**Data records:**
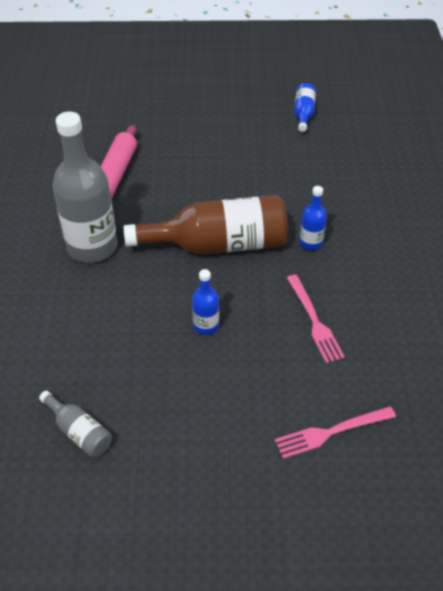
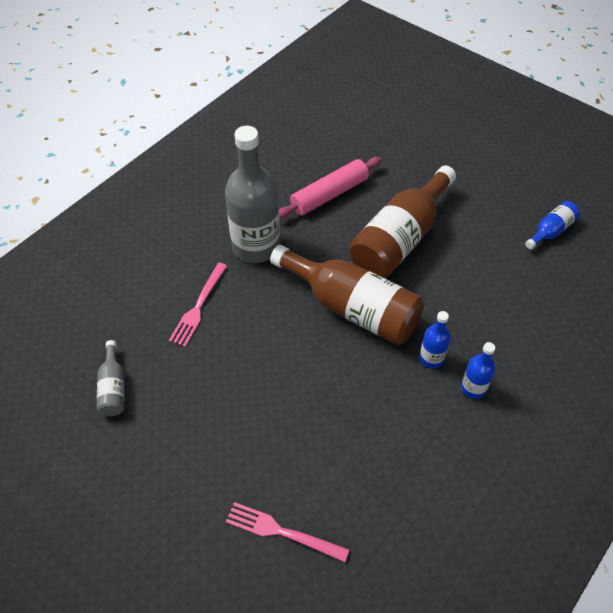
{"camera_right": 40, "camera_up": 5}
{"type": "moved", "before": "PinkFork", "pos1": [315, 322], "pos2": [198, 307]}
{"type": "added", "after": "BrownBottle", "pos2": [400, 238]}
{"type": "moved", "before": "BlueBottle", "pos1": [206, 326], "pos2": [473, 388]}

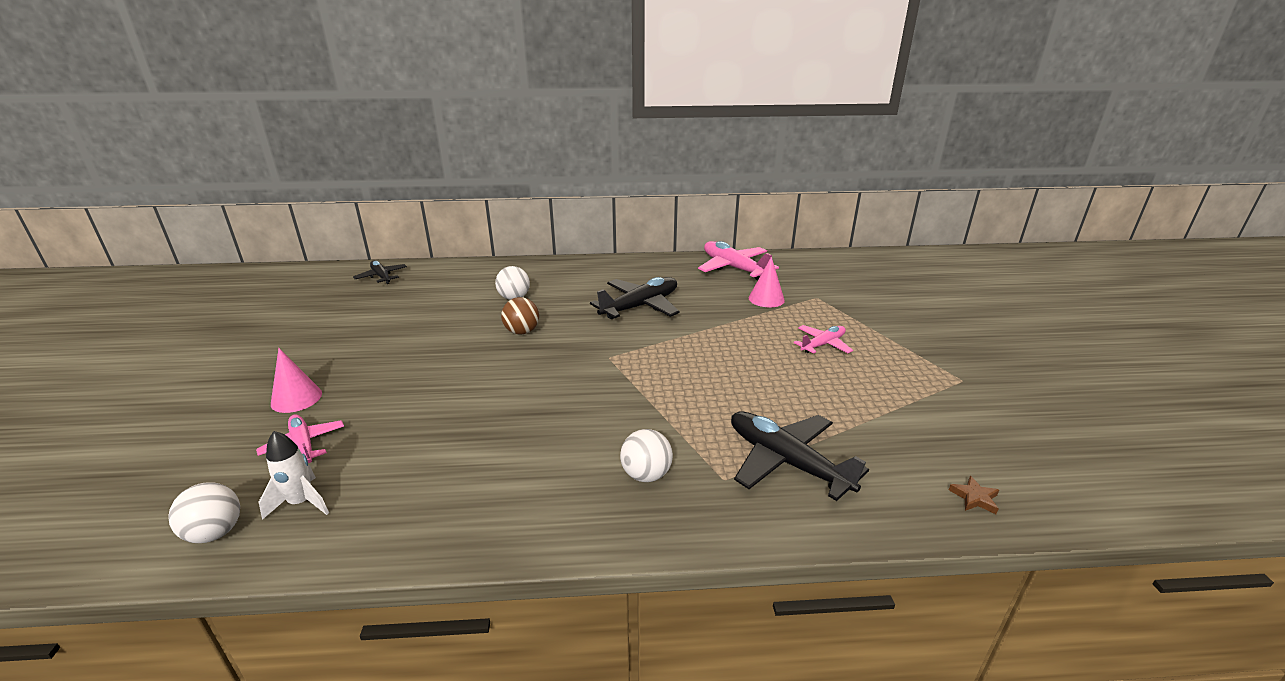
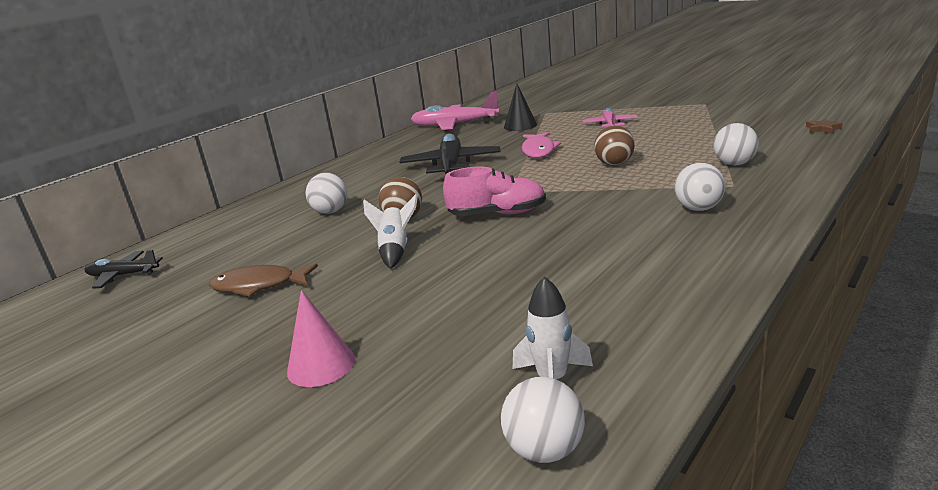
{"camera_right": -45, "camera_up": -5}
{"type": "added", "after": "BrownFish", "pos2": [258, 285]}
{"type": "added", "after": "WhiteRocket", "pos2": [395, 250]}
{"type": "added", "after": "PinkShoe", "pos2": [497, 214]}
{"type": "recoloured", "before": "PinkCone", "after": "BlackCone", "pos1": [766, 299], "pos2": [520, 125]}
{"type": "added", "after": "PinkFish", "pos2": [538, 150]}
{"type": "added", "after": "BrownBall", "pos2": [614, 164]}
{"type": "replaced", "before": "BlackPlane", "after": "WhiteBall", "pos1": [786, 462], "pos2": [734, 164]}
{"type": "removed", "before": "PinkPlane", "pos1": [303, 444]}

**What is required:**
Filter the data down to the lines that contain the string "added", and copy them.

**Exercise result:**
{"type": "added", "after": "BrownBottle", "pos2": [400, 238]}
{"type": "added", "after": "BrownFish", "pos2": [258, 285]}
{"type": "added", "after": "WhiteRocket", "pos2": [395, 250]}
{"type": "added", "after": "PinkShoe", "pos2": [497, 214]}
{"type": "added", "after": "PinkFish", "pos2": [538, 150]}
{"type": "added", "after": "BrownBall", "pos2": [614, 164]}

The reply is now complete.